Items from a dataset
::::::::::

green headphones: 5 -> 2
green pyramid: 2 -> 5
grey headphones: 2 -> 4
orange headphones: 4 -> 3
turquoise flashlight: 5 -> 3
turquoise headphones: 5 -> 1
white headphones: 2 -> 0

::::::::::

:: Instructions for the task ::
All of the data must be set down again exactly.

:: Reply to the task ::
green headphones: 5 -> 2
green pyramid: 2 -> 5
grey headphones: 2 -> 4
orange headphones: 4 -> 3
turquoise flashlight: 5 -> 3
turquoise headphones: 5 -> 1
white headphones: 2 -> 0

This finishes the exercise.